— WHAT TO WORK ON —
Write out exactly the lines between the line containing "green notebook: 7 -> 6" and the end of the records, counting both ends, and leave out all pictures.

— DATASET —

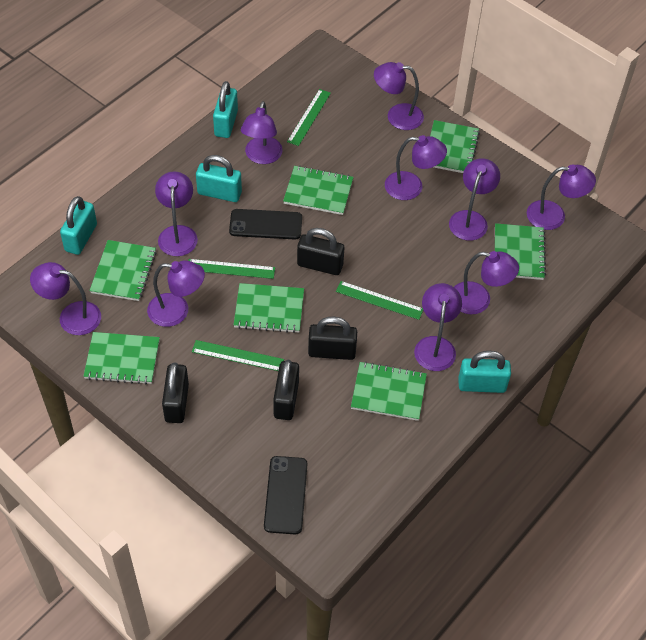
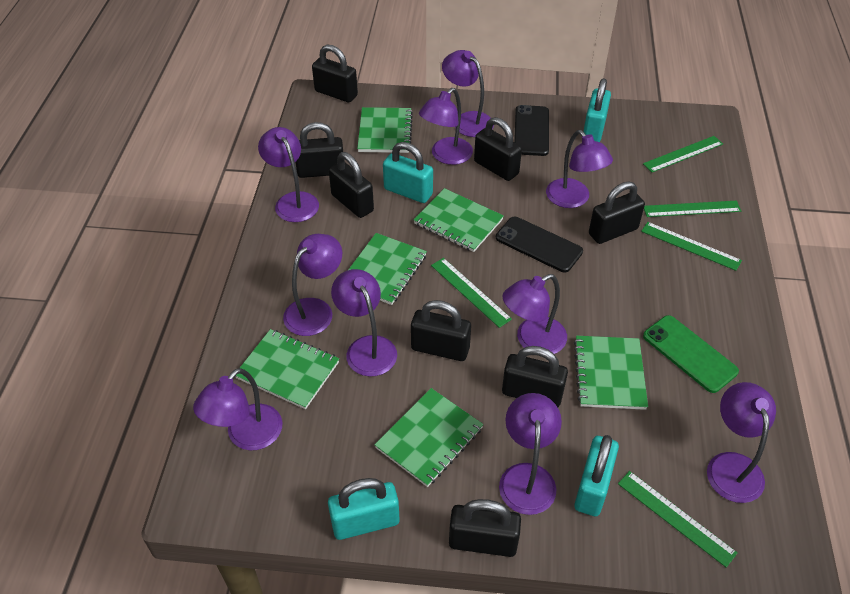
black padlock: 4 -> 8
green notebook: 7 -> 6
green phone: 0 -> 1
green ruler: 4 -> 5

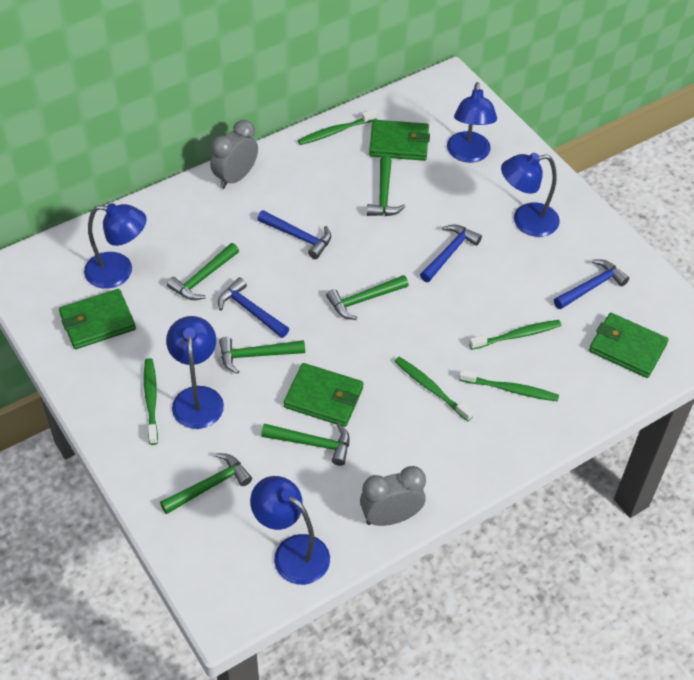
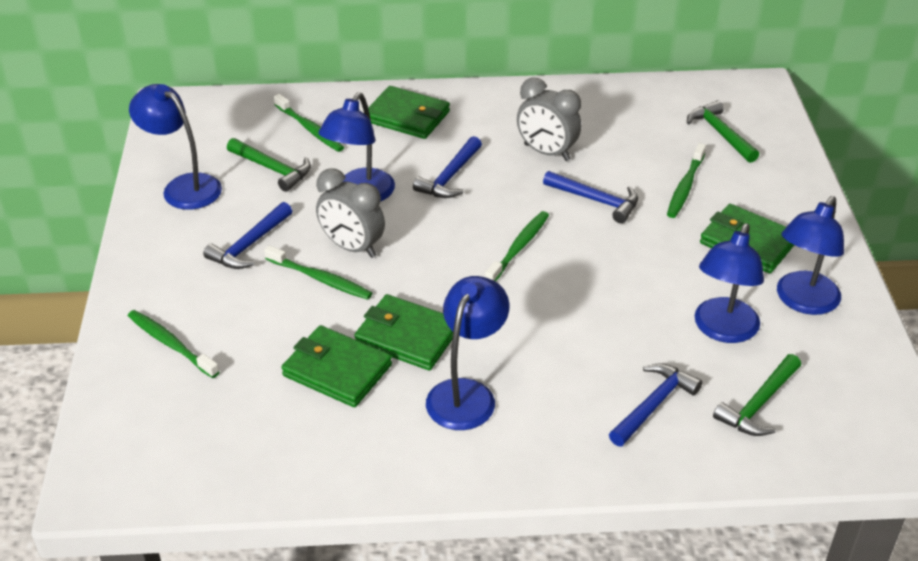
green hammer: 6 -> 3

— RESPONSE BOX —
green notebook: 7 -> 6
green phone: 0 -> 1
green ruler: 4 -> 5

green hammer: 6 -> 3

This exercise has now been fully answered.